• _Exercise instructions_
The answer is the exact text of every line from the one that contains "U205 pin SDA: SCL -> SDA" to the final line of the entries below, with pictures left out.

────

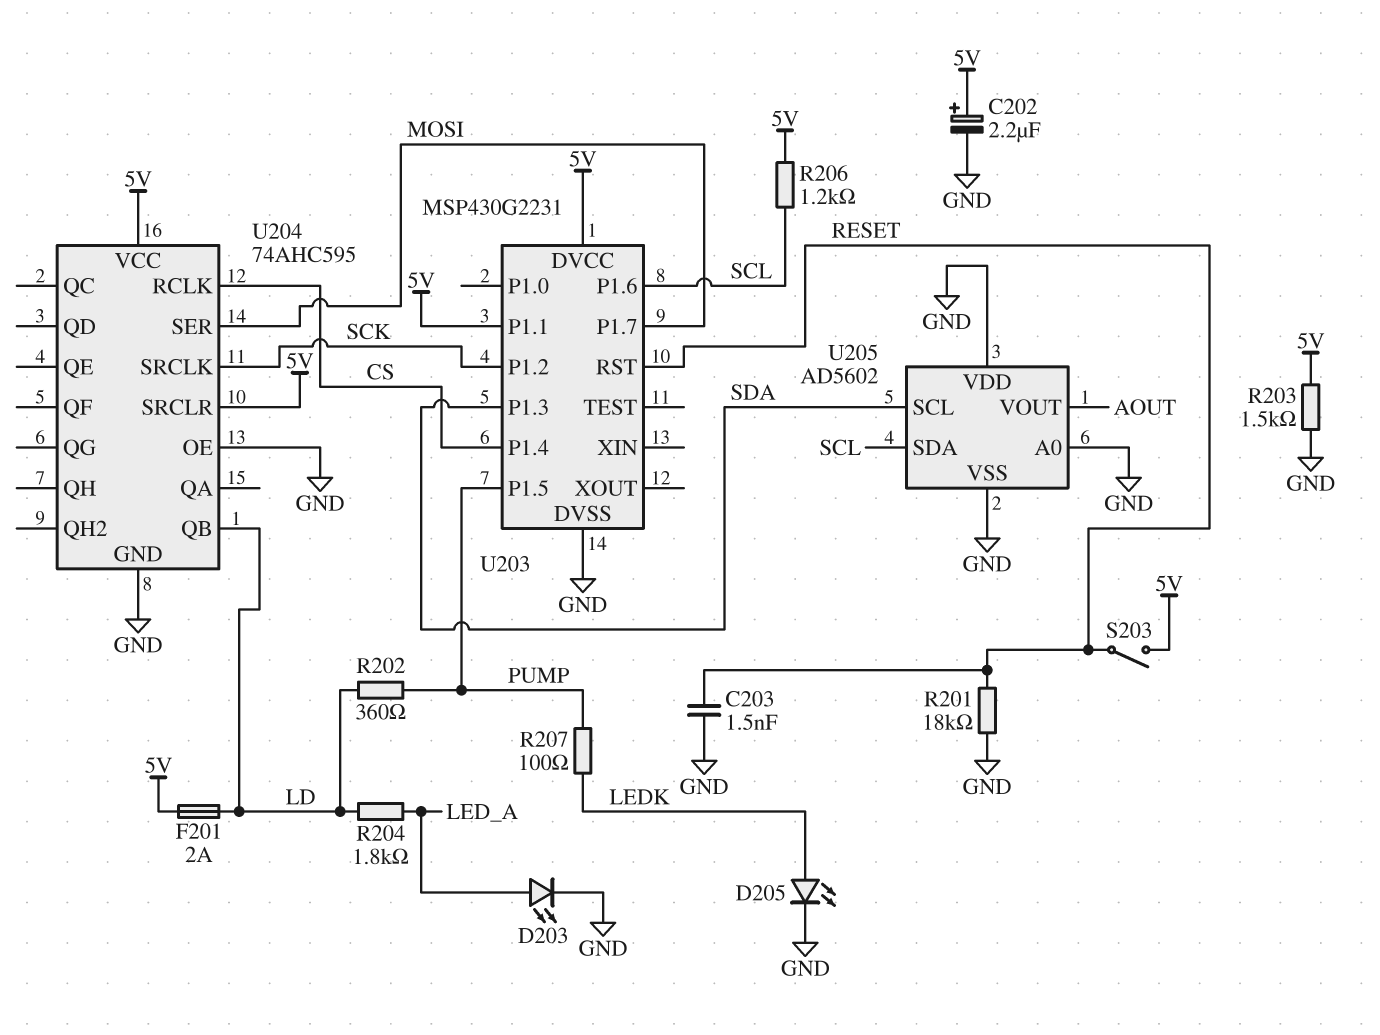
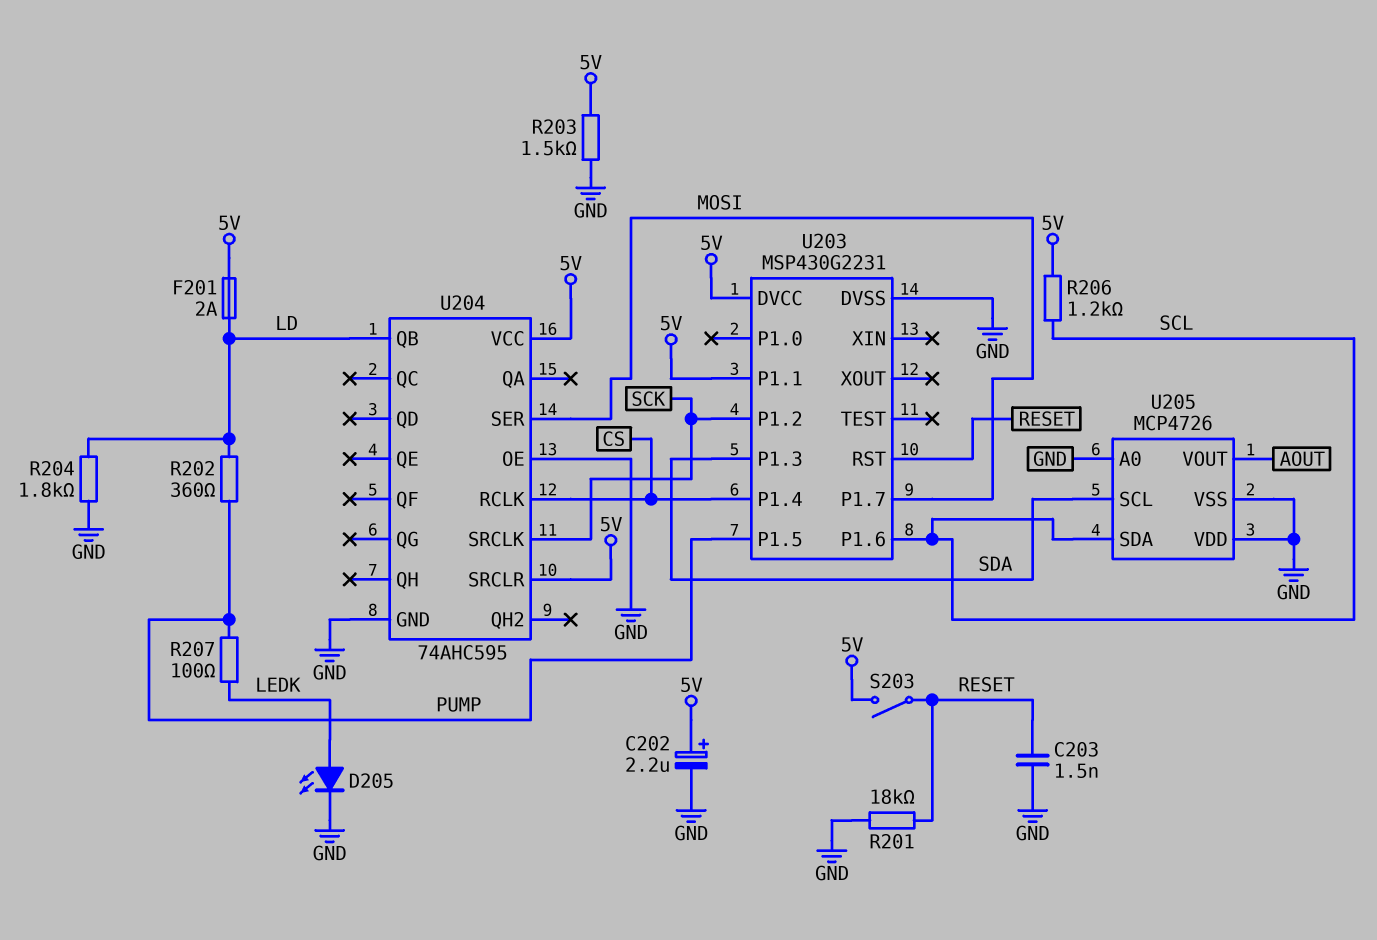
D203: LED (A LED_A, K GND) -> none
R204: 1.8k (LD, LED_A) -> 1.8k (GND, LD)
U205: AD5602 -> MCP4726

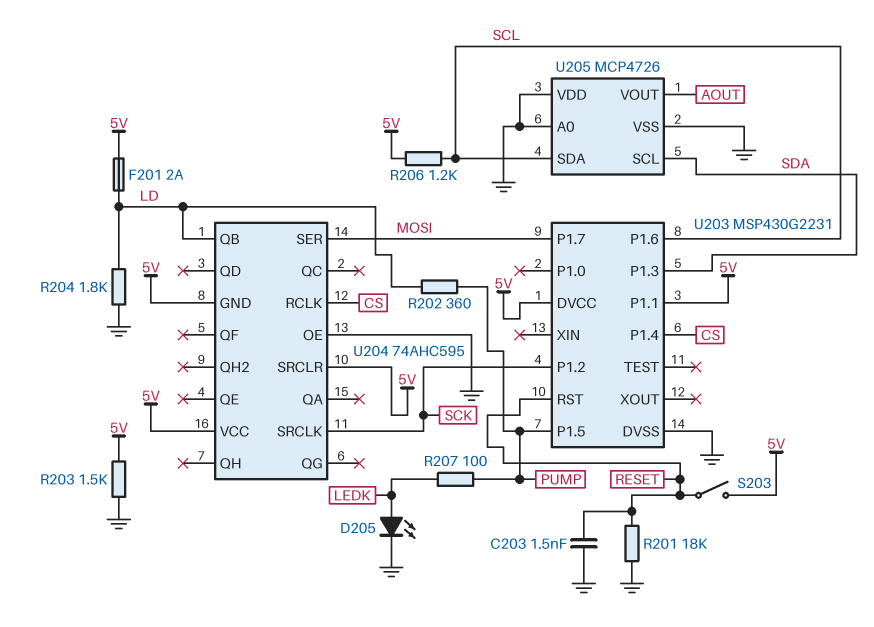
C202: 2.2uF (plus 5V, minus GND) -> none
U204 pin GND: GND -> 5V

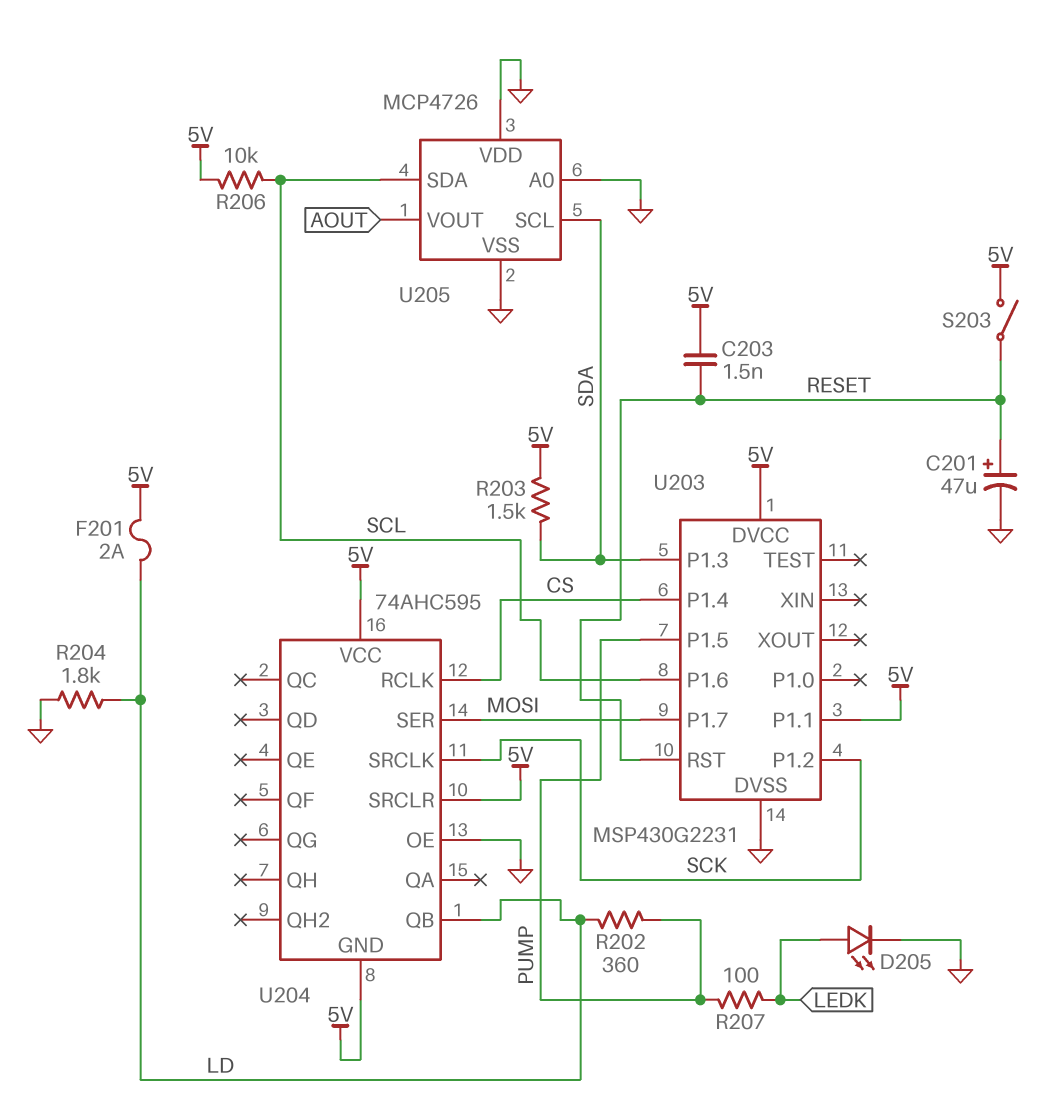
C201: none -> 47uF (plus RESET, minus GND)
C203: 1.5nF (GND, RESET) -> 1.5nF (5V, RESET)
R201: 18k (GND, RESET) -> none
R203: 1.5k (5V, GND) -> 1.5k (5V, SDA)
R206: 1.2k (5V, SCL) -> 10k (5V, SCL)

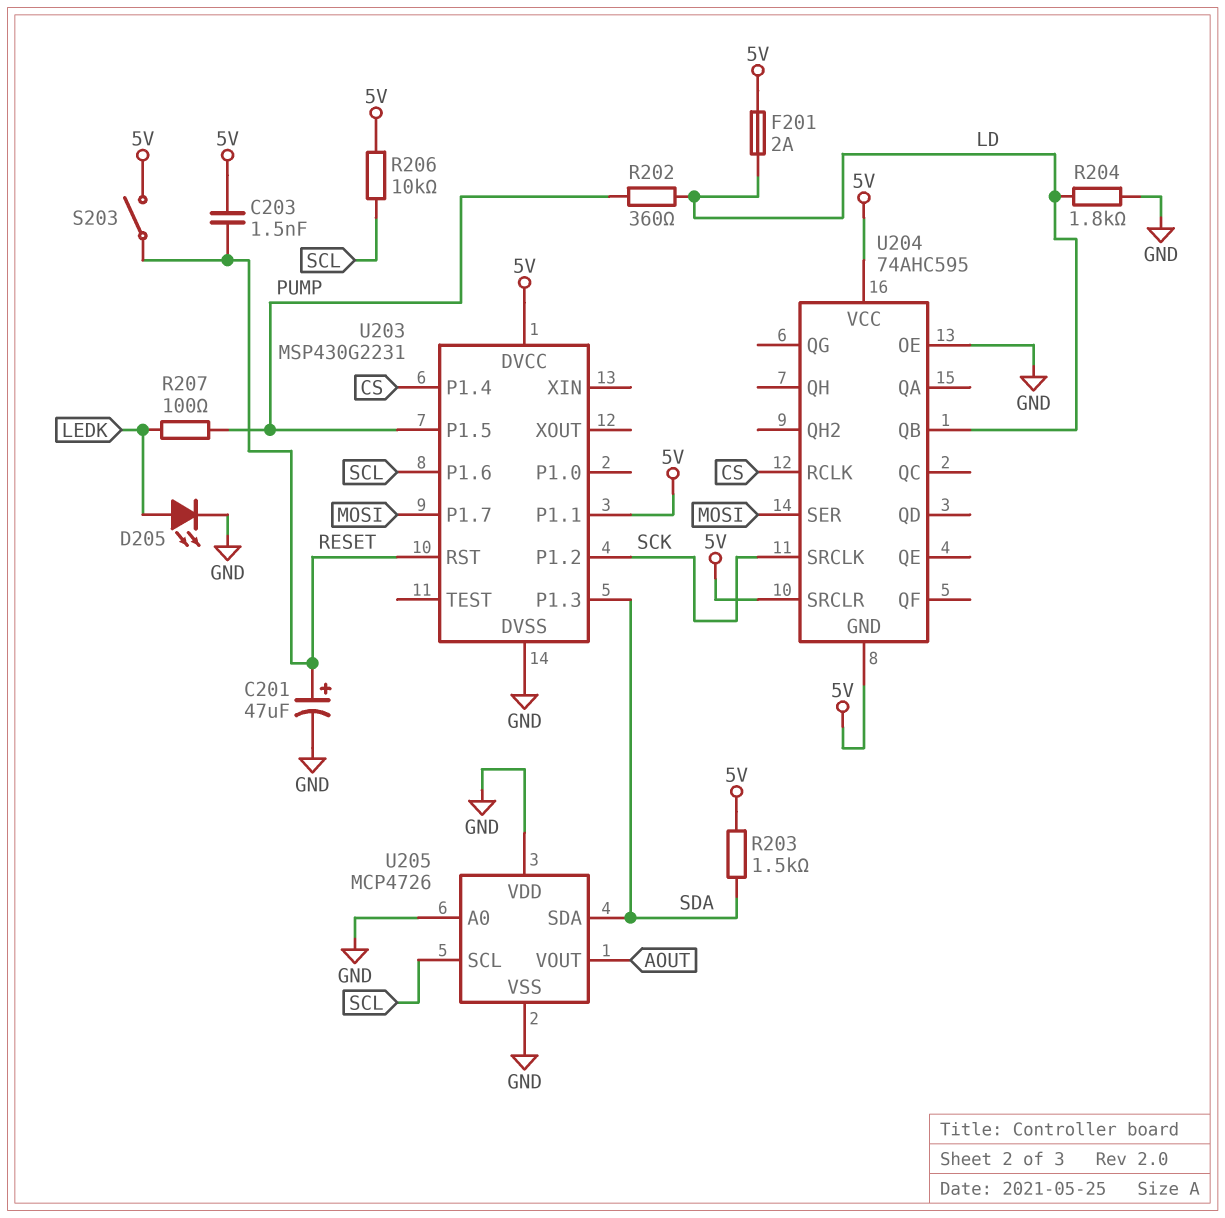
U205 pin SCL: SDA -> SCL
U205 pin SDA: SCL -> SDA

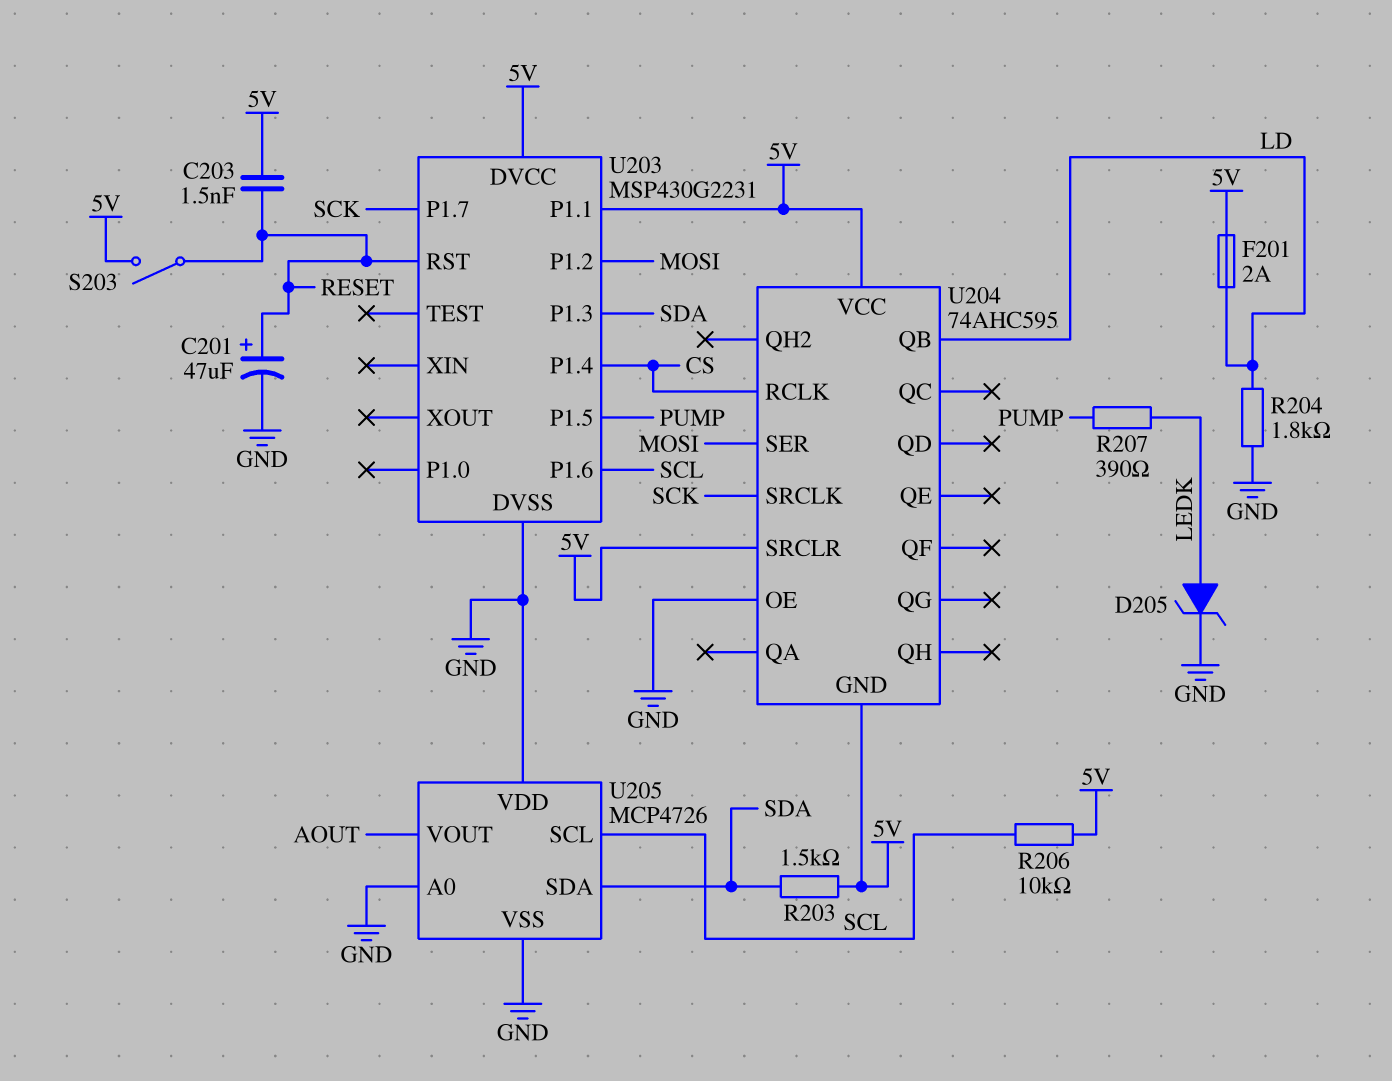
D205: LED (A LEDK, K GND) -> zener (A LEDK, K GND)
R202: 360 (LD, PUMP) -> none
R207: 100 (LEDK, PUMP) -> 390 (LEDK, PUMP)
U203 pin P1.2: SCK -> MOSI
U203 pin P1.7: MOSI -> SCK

────

• _Exercise response_
U205 pin SDA: SCL -> SDA

D205: LED (A LEDK, K GND) -> zener (A LEDK, K GND)
R202: 360 (LD, PUMP) -> none
R207: 100 (LEDK, PUMP) -> 390 (LEDK, PUMP)
U203 pin P1.2: SCK -> MOSI
U203 pin P1.7: MOSI -> SCK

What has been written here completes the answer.